Pull out every line below holding the word "degrees".

* Records for processing *
________________________________________

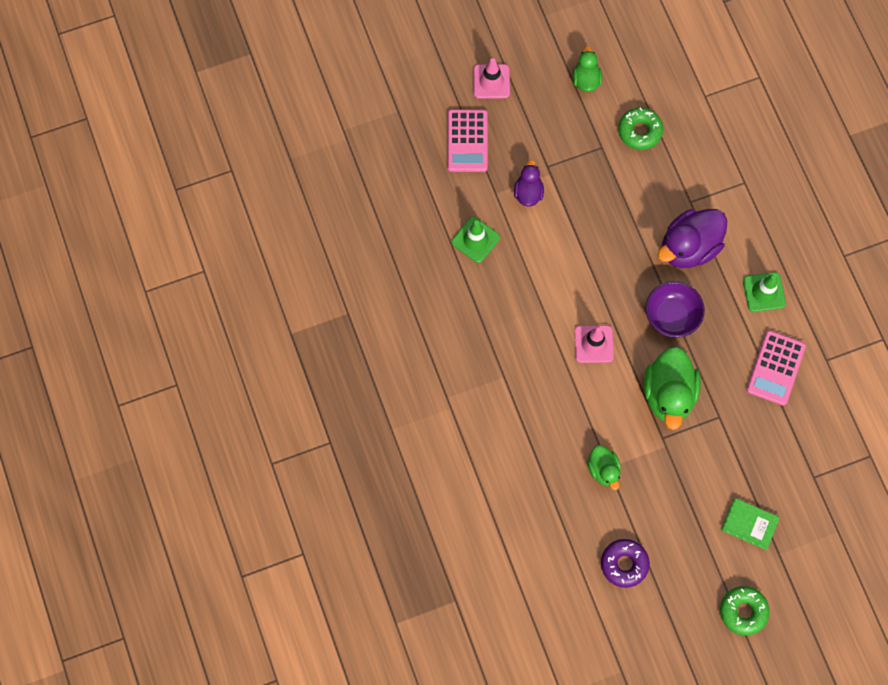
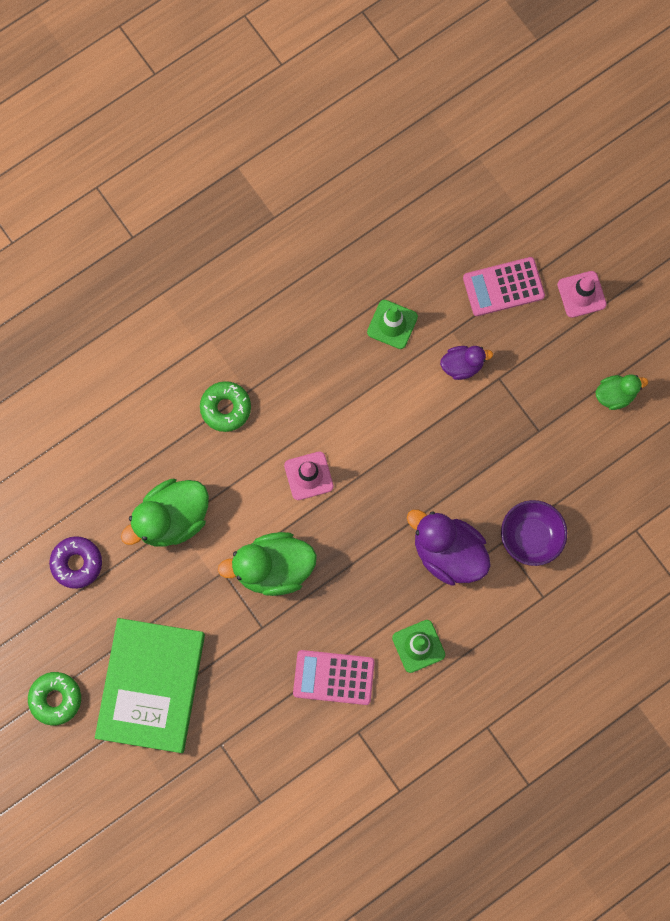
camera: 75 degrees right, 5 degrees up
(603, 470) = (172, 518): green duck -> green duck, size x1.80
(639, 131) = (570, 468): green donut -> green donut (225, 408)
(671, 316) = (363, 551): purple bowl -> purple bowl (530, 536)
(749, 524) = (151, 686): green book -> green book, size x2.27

________________________________________

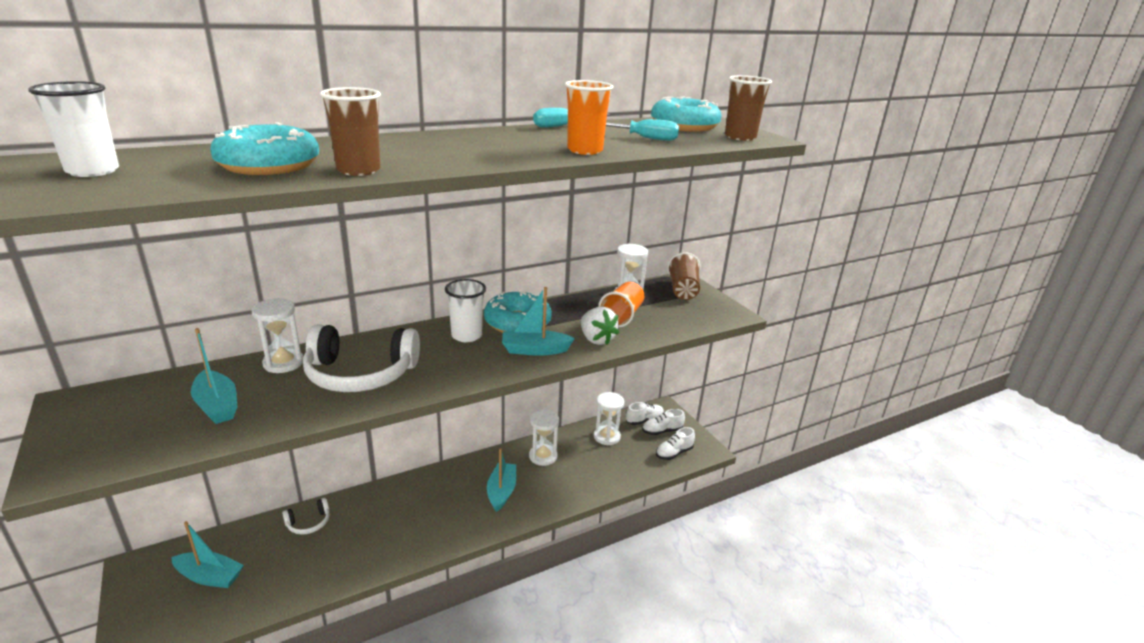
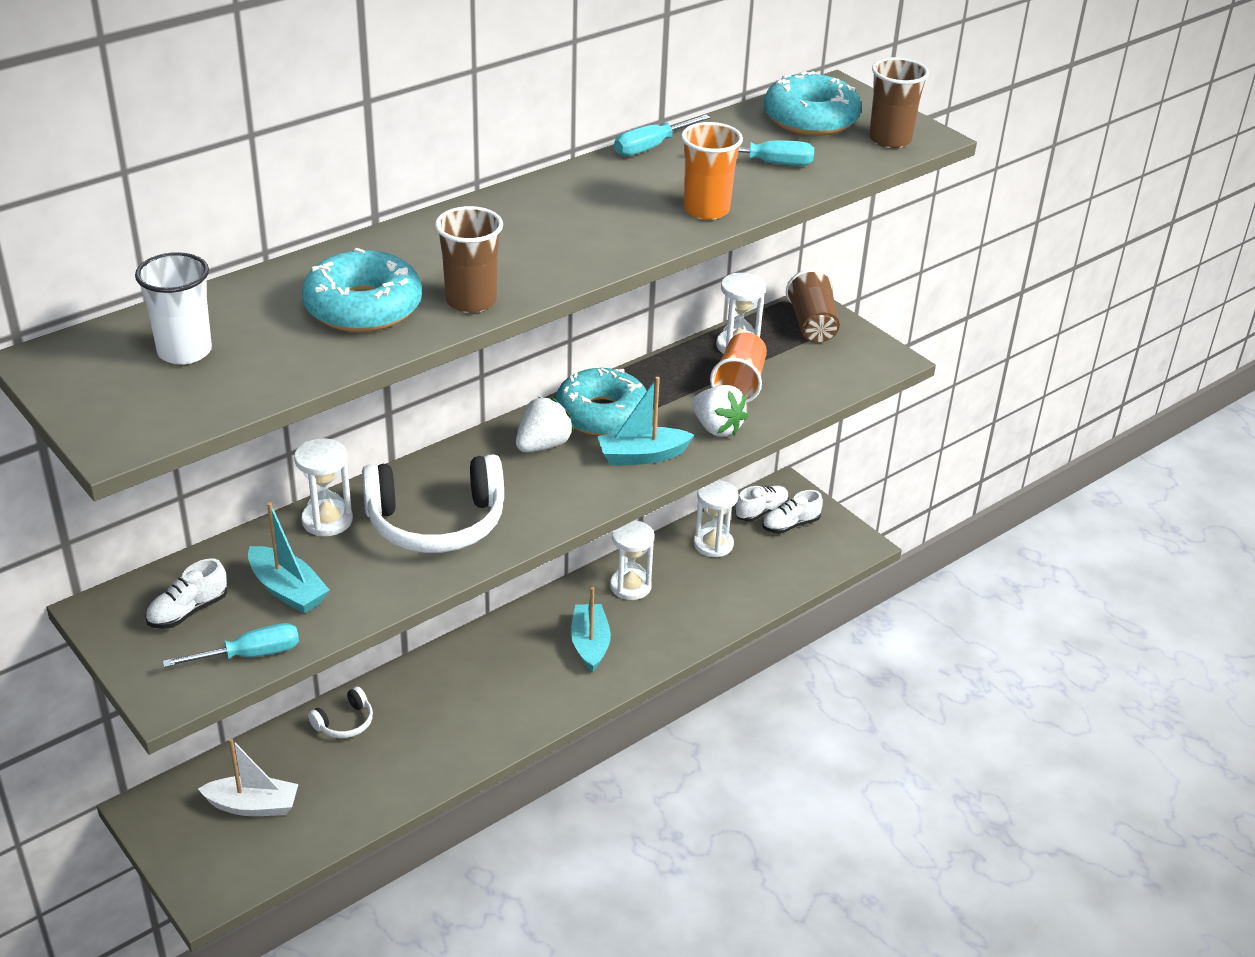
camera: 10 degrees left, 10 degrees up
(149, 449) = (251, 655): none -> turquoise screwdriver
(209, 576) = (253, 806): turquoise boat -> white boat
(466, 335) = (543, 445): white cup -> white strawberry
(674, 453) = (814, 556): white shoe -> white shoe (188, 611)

________________________________________

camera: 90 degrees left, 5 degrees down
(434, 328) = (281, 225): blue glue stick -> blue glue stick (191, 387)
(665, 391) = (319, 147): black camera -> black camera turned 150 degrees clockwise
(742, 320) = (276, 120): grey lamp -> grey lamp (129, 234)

________________________________________

* Written answer *
camera: 75 degrees right, 5 degrees up
camera: 10 degrees left, 10 degrees up
camera: 90 degrees left, 5 degrees down
(665, 391) = (319, 147): black camera -> black camera turned 150 degrees clockwise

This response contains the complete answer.